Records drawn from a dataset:
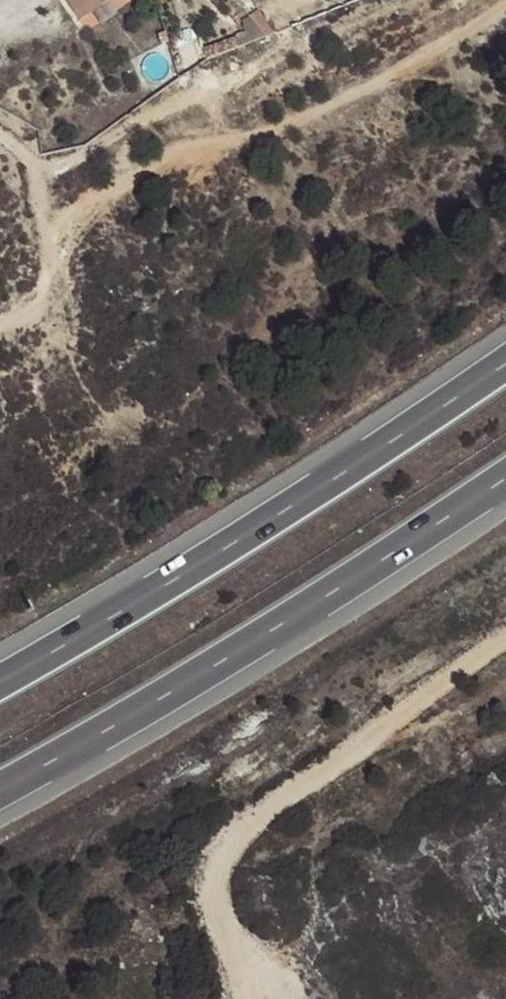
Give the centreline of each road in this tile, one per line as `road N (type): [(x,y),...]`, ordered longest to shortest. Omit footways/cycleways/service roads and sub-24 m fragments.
road 1 (track): [(0,322),(32,293),(69,225),(121,176),(315,110),(505,5)]
road 2 (motorway): [(505,361),(343,475),(0,682)]
road 3 (motorway): [(0,788),(363,571),(505,472)]
road 4 (track): [(233,998),(239,954),(220,878),(238,827),(505,641)]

→ REQUIRED WORK: Reproduce the data verbatim. Do not carry any picture into the copy.

→ OUTPUT OF THE EXERCISE:
Give the centreline of each road in this tile, one per line as `road N (type): [(x,y),...]`, ordered longest to shortest. Omit footways/cycleways/service roads and sub-24 m fragments.
road 1 (track): [(0,322),(32,293),(69,225),(121,176),(315,110),(505,5)]
road 2 (motorway): [(505,361),(343,475),(0,682)]
road 3 (motorway): [(0,788),(363,571),(505,472)]
road 4 (track): [(233,998),(239,954),(220,878),(238,827),(505,641)]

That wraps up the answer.